__YOUR ASSIGNMENT__
Beneath this task are the entries; from the line with "HALL1 pin OUT: 12 -> RX" through the last one, transcribe every line exactly and nothing else, skipping pictures.

*** Opening of SUPPLIED MATERIAL ***

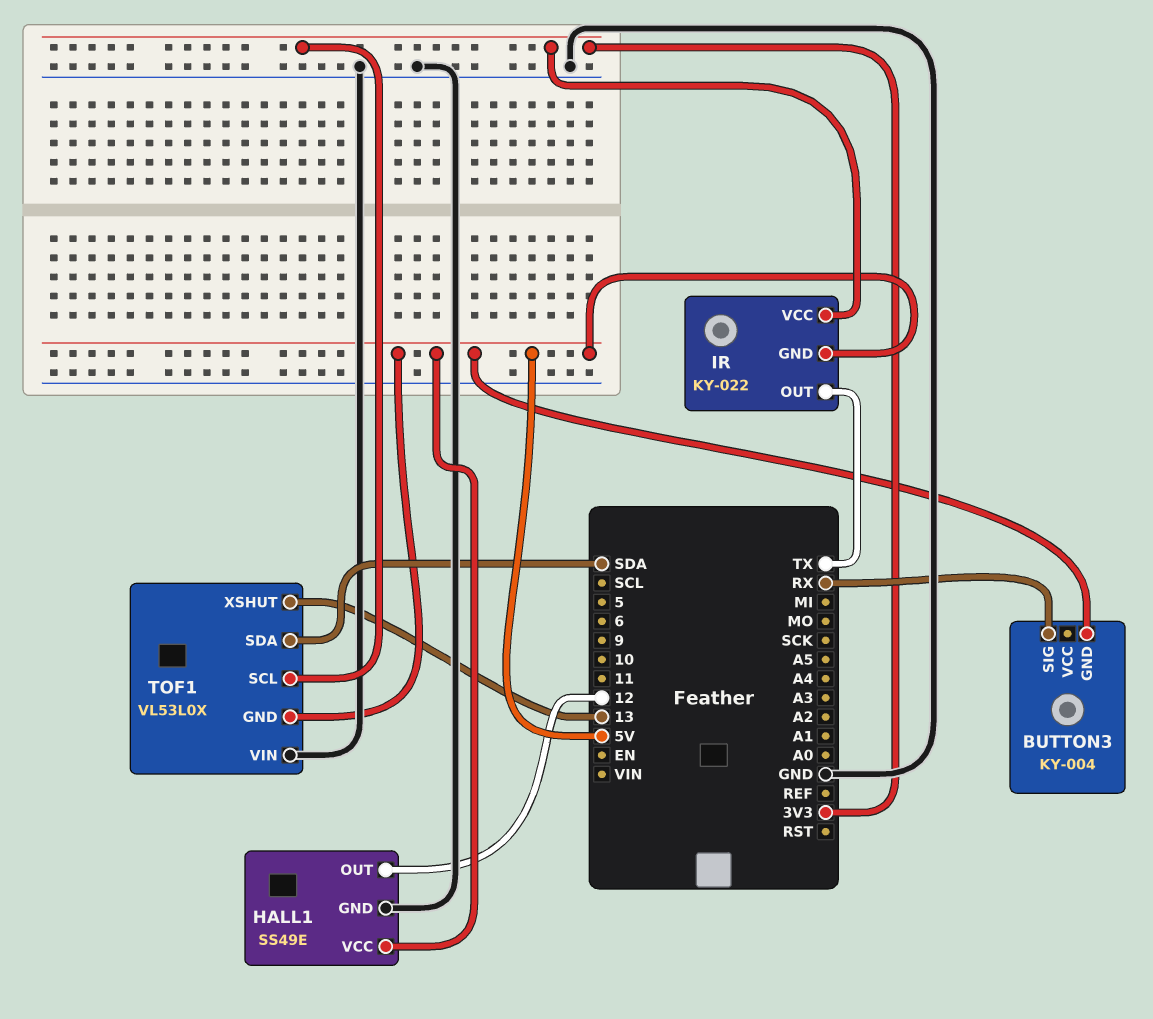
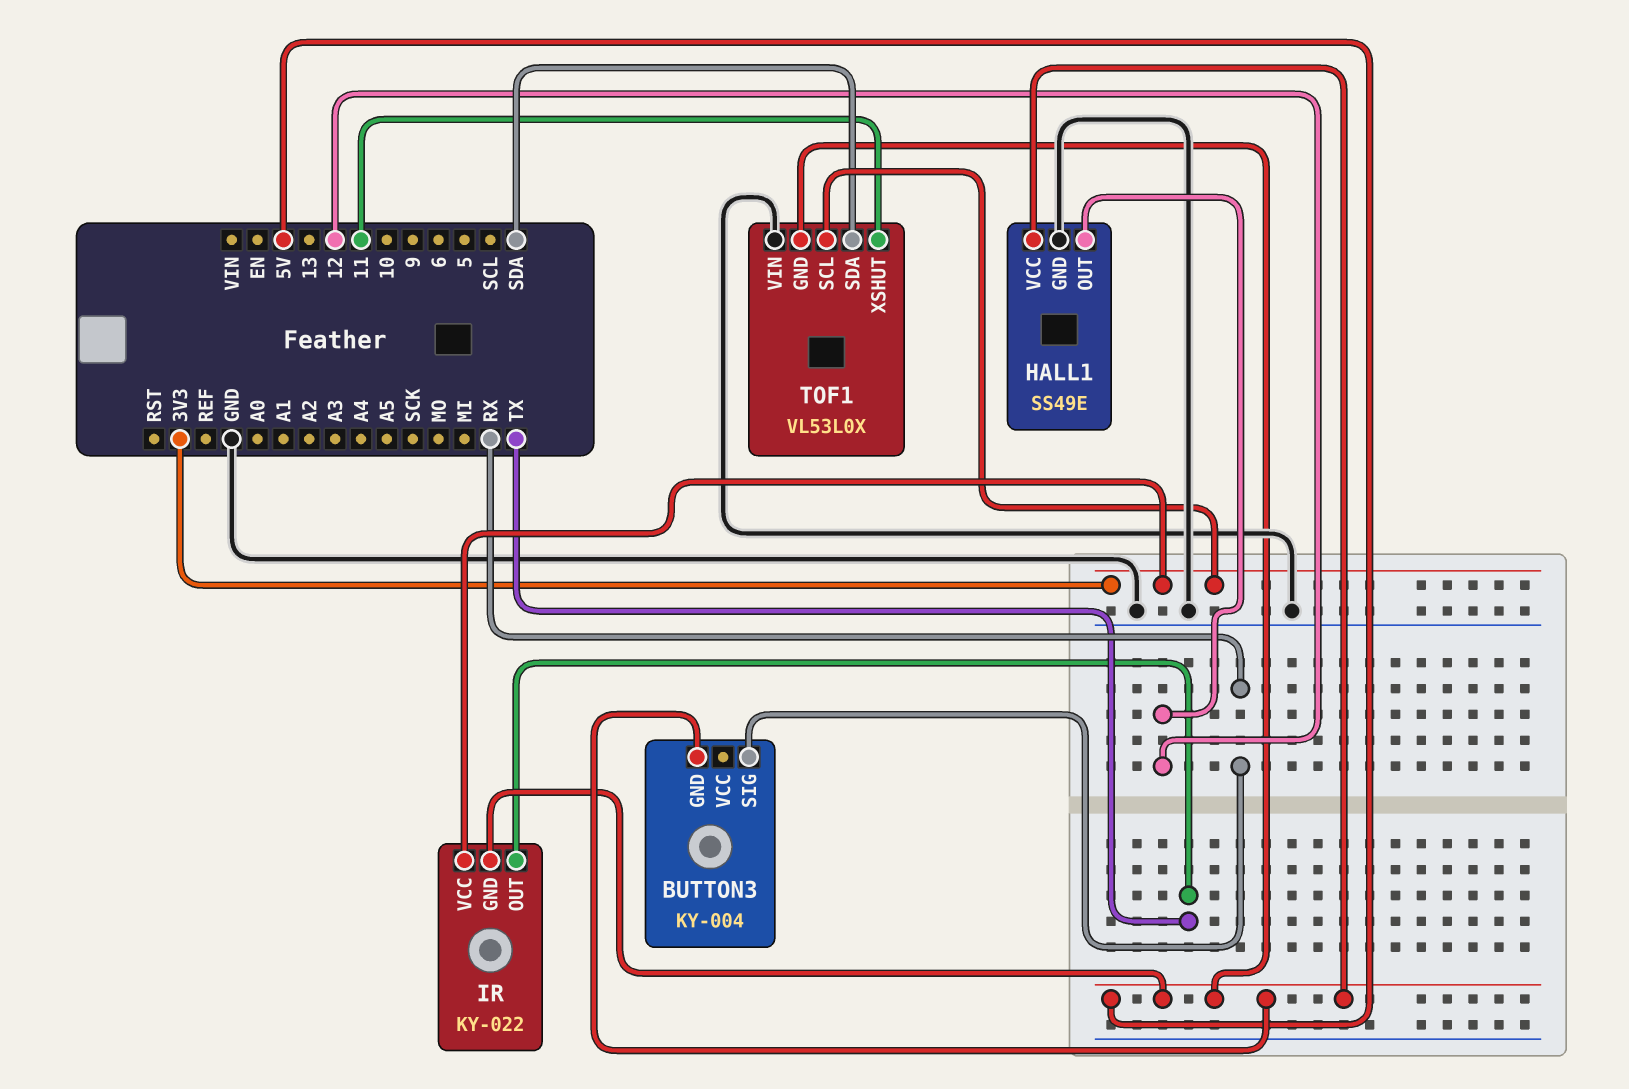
TOF1 pin XSHUT: 13 -> 11

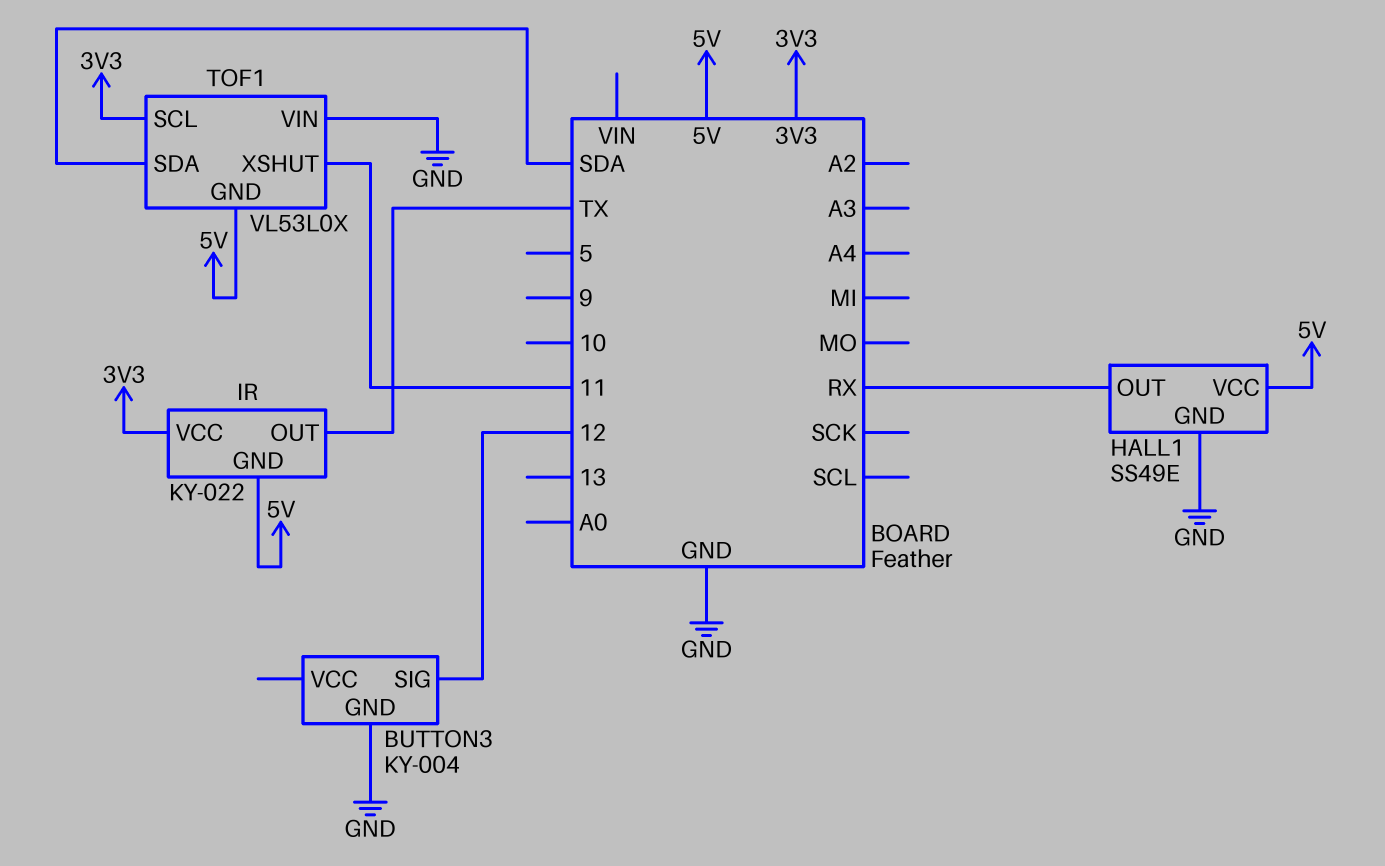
BUTTON3 pin GND: 5V -> GND
BUTTON3 pin SIG: RX -> 12
HALL1 pin OUT: 12 -> RX

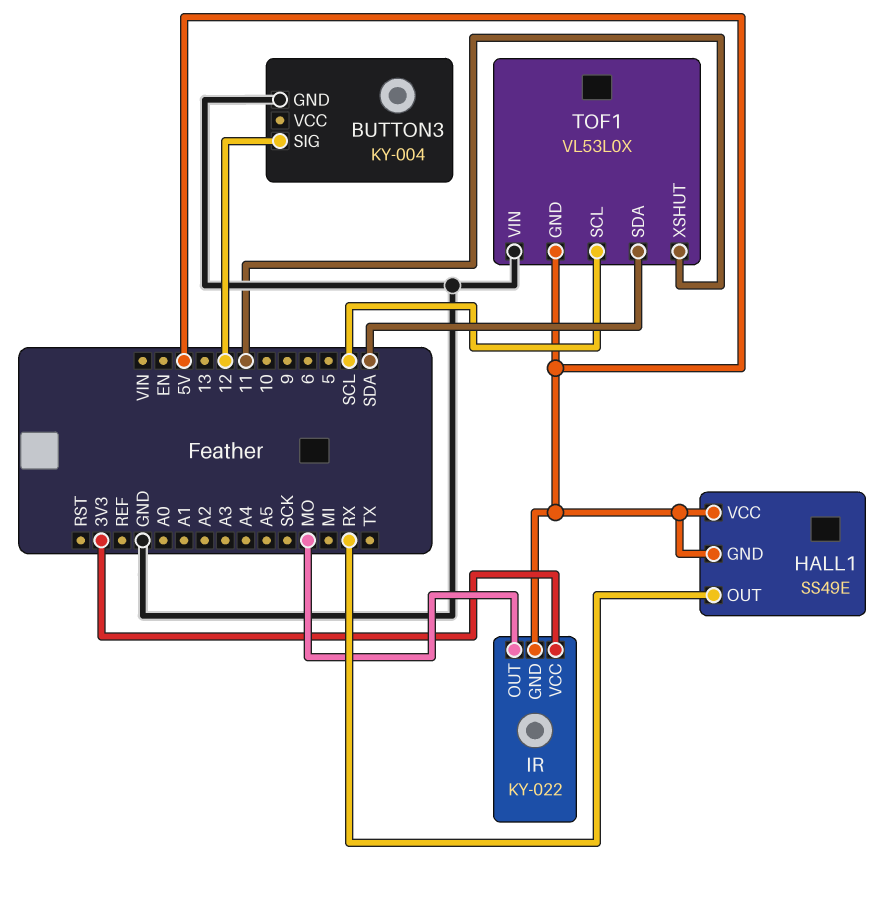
HALL1 pin GND: GND -> 5V
IR pin OUT: TX -> MO
TOF1 pin SCL: 3V3 -> SCL

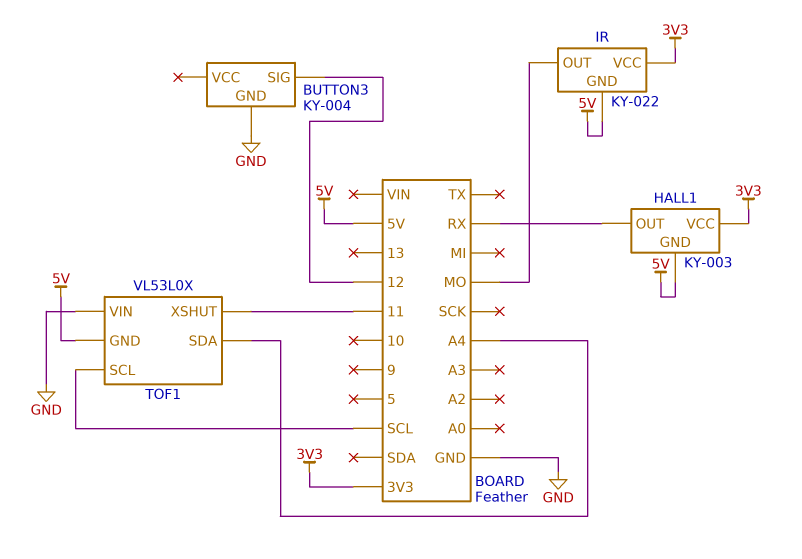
HALL1: SS49E -> KY-003
HALL1 pin VCC: 5V -> 3V3
TOF1 pin SDA: SDA -> A4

*** Close of SUPPLIED MATERIAL ***

__THE COMPLETED TASK__
HALL1 pin OUT: 12 -> RX

HALL1 pin GND: GND -> 5V
IR pin OUT: TX -> MO
TOF1 pin SCL: 3V3 -> SCL

HALL1: SS49E -> KY-003
HALL1 pin VCC: 5V -> 3V3
TOF1 pin SDA: SDA -> A4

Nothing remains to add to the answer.